Would you please restate all of the entries exactly, apart from the pictures?

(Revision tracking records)
=== Section Start ===

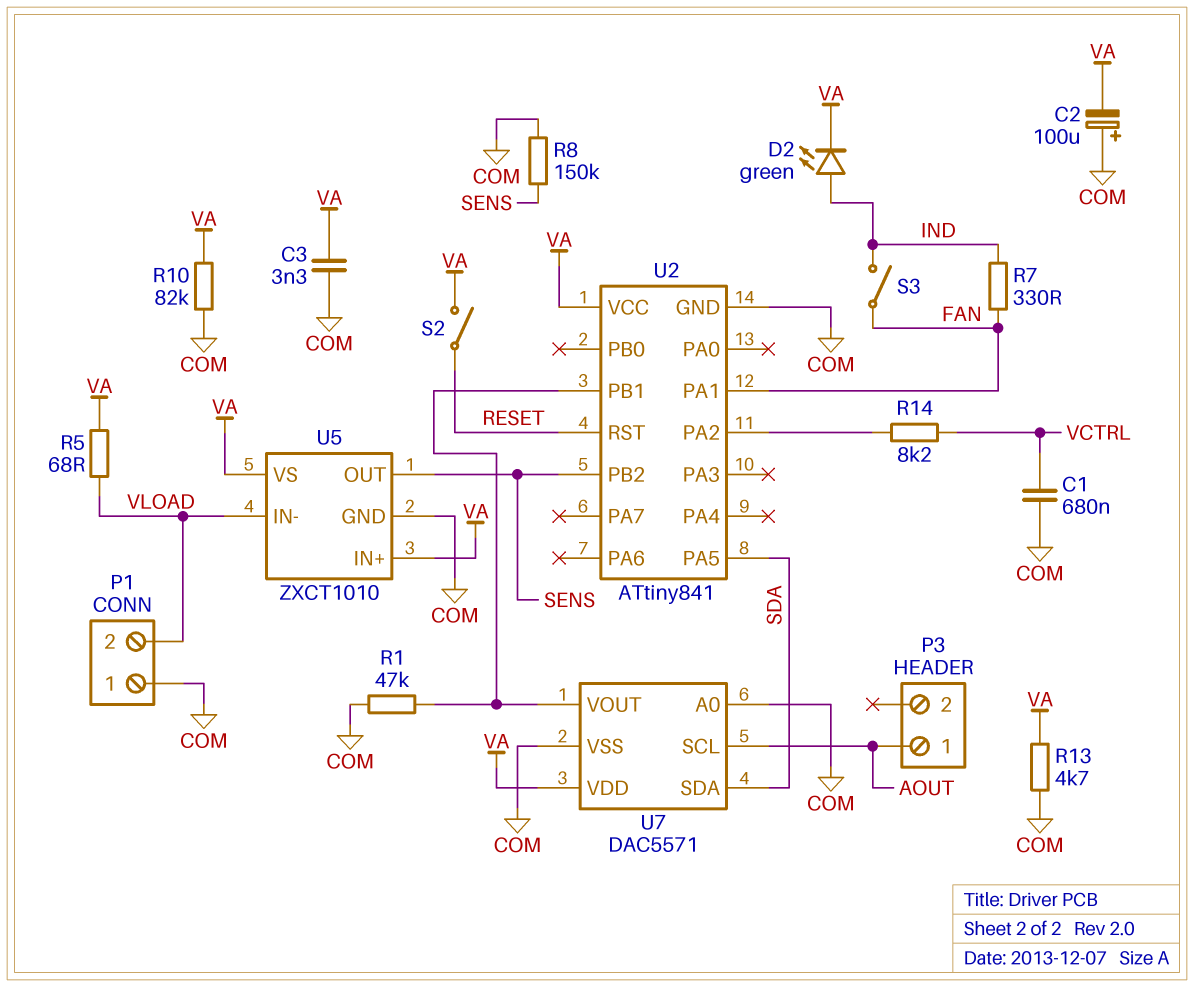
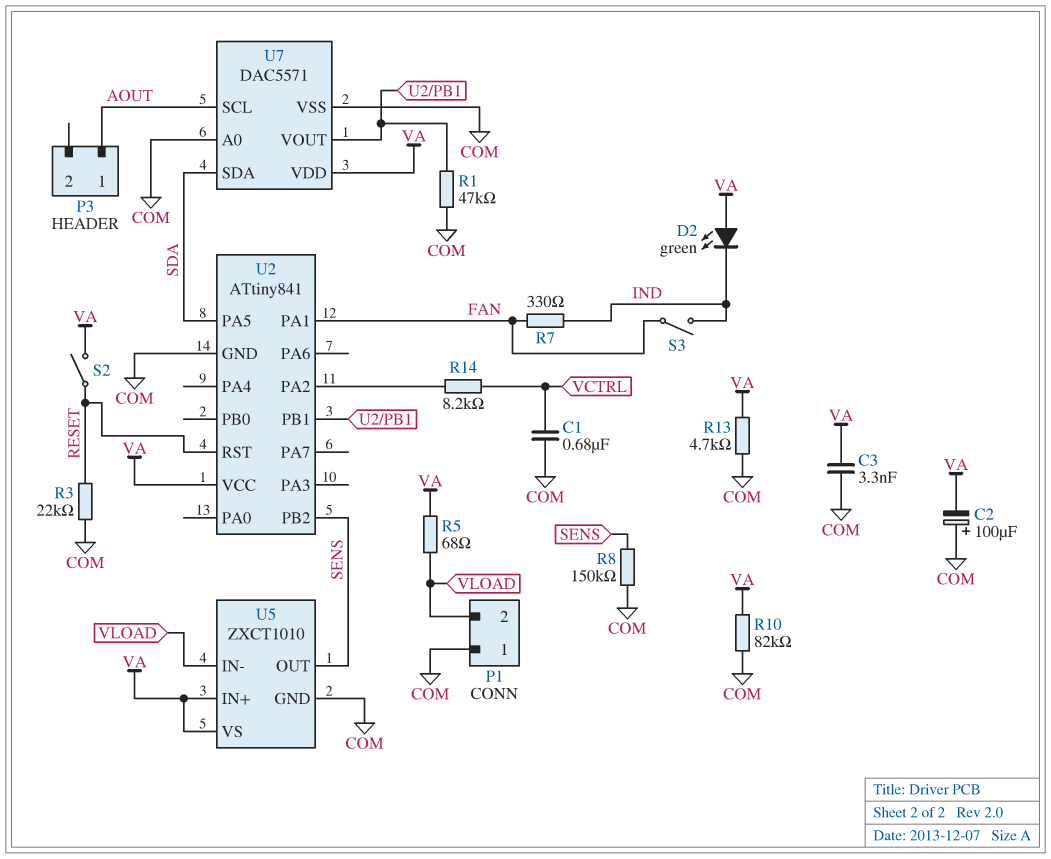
D2: LED green (A IND, K VA) -> LED green (A VA, K IND)
R3: none -> 22k (COM, RESET)

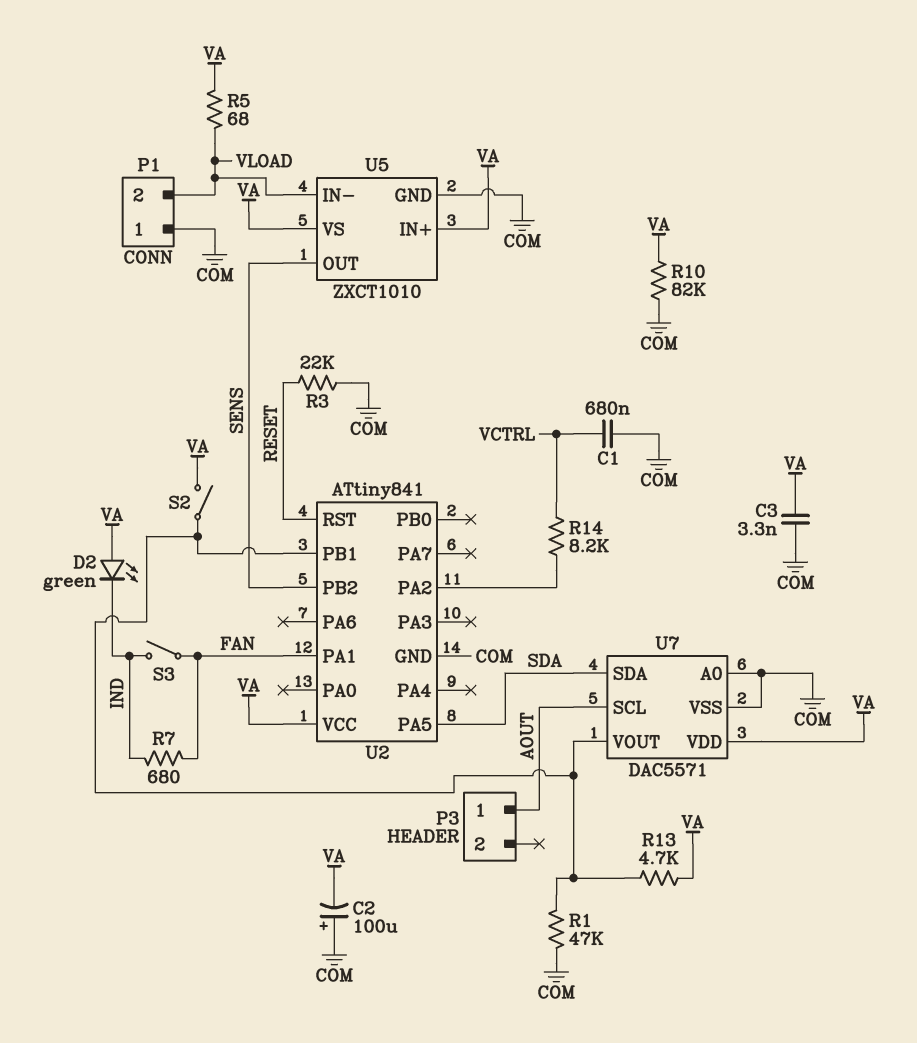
R7: 330 (FAN, IND) -> 680 (FAN, IND)
R8: 150k (COM, SENS) -> none
R13: 4.7k (COM, VA) -> 4.7k (U2/PB1, VA)
S2: switch (RESET, VA) -> switch (U2/PB1, VA)

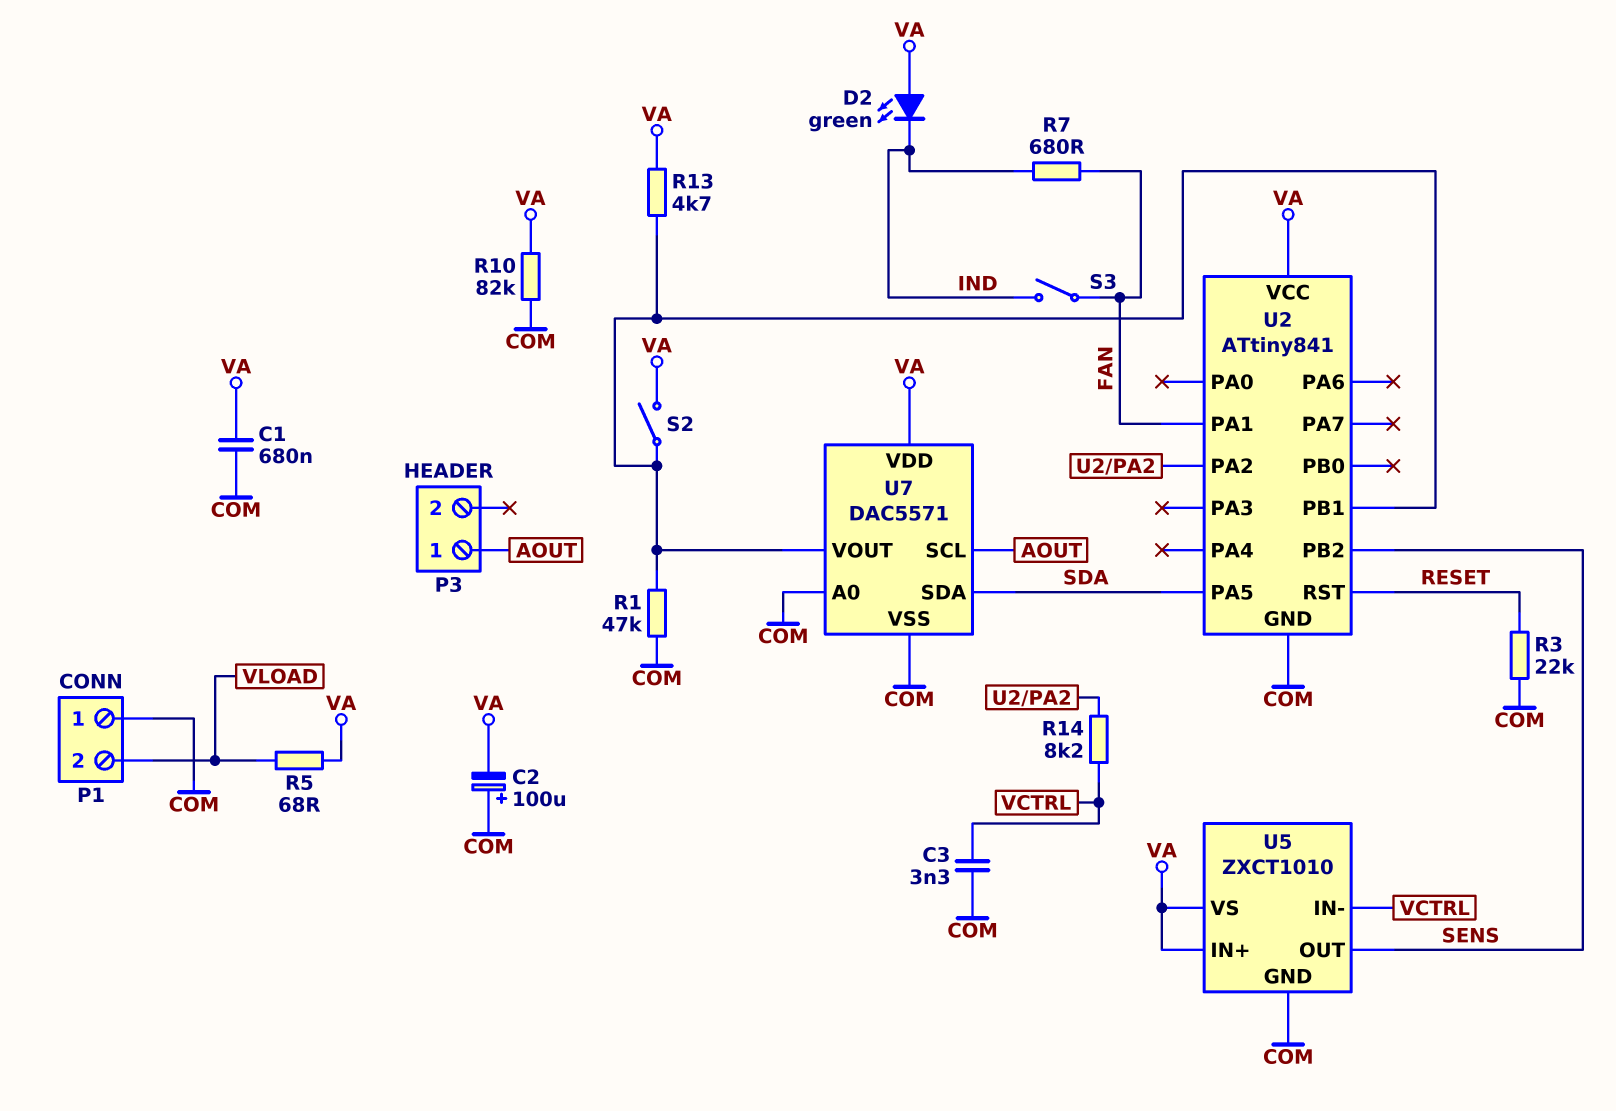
C1: 680nF (COM, VCTRL) -> 680nF (COM, VA)
C3: 3.3nF (COM, VA) -> 3.3nF (COM, VCTRL)
U5 pin IN-: VLOAD -> VCTRL

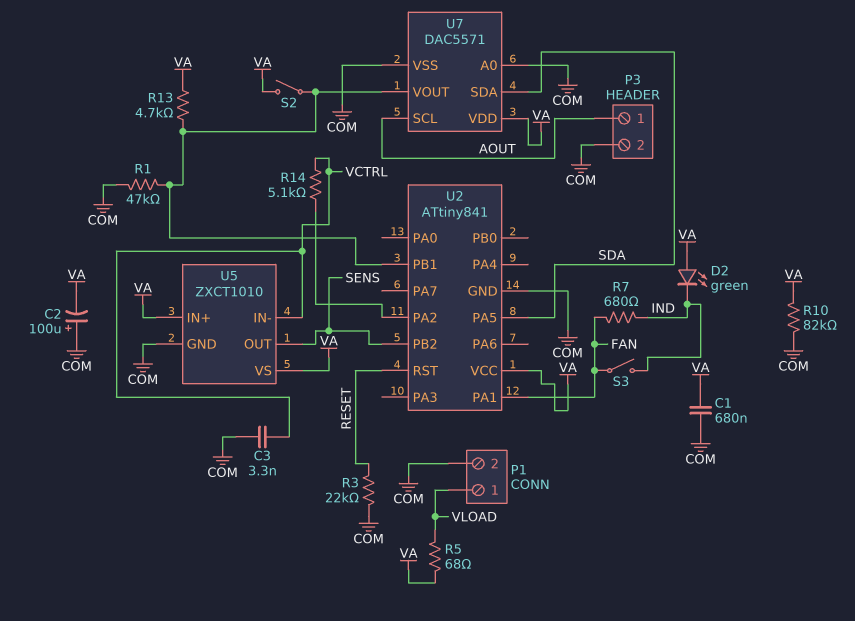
P1 pin 1: COM -> VLOAD
P1 pin 2: VLOAD -> COM
P3 pin 2: none -> COM
R14: 8.2k (U2/PA2, VCTRL) -> 5.1k (U2/PA2, VCTRL)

=== Section End ===

> _Expected answer_:
D2: LED green (A IND, K VA) -> LED green (A VA, K IND)
R3: none -> 22k (COM, RESET)

R7: 330 (FAN, IND) -> 680 (FAN, IND)
R8: 150k (COM, SENS) -> none
R13: 4.7k (COM, VA) -> 4.7k (U2/PB1, VA)
S2: switch (RESET, VA) -> switch (U2/PB1, VA)

C1: 680nF (COM, VCTRL) -> 680nF (COM, VA)
C3: 3.3nF (COM, VA) -> 3.3nF (COM, VCTRL)
U5 pin IN-: VLOAD -> VCTRL

P1 pin 1: COM -> VLOAD
P1 pin 2: VLOAD -> COM
P3 pin 2: none -> COM
R14: 8.2k (U2/PA2, VCTRL) -> 5.1k (U2/PA2, VCTRL)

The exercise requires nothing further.